*RECORDS SHOWN*
= = =

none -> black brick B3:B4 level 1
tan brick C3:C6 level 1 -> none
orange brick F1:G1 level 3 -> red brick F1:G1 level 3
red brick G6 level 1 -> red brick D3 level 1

= = =

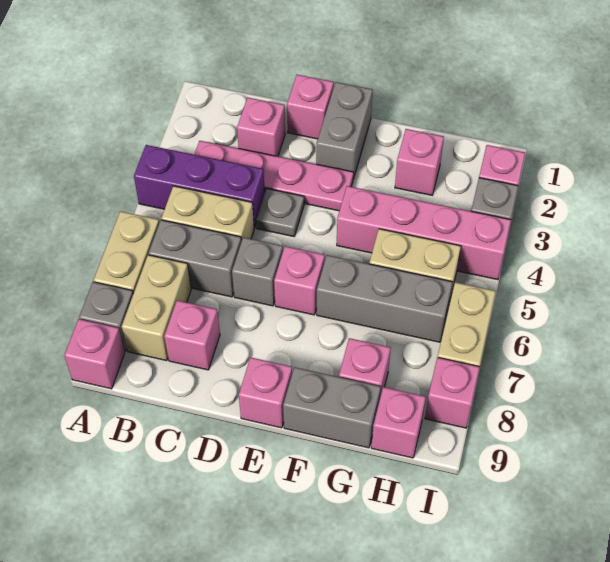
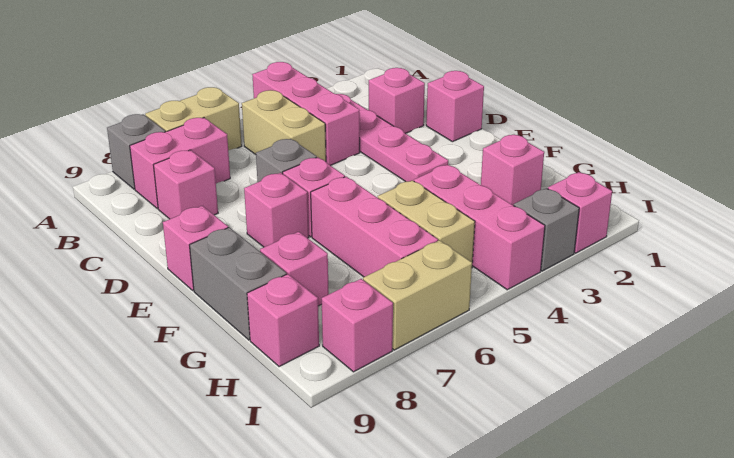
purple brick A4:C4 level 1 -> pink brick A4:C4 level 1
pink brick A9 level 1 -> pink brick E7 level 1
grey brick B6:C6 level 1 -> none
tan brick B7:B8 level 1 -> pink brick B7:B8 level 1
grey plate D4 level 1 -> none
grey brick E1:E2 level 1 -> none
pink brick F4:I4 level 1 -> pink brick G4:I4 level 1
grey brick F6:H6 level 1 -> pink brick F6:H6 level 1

= = =

*EXERCISE*
Take the listing above and repeat exactly the lines from the one containing "none -> black brick B3:B4 level 1" through the one containing "red brick G6 level 1 -> red brick D3 level 1", both included.

*YOUR RESPONSE*
none -> black brick B3:B4 level 1
tan brick C3:C6 level 1 -> none
orange brick F1:G1 level 3 -> red brick F1:G1 level 3
red brick G6 level 1 -> red brick D3 level 1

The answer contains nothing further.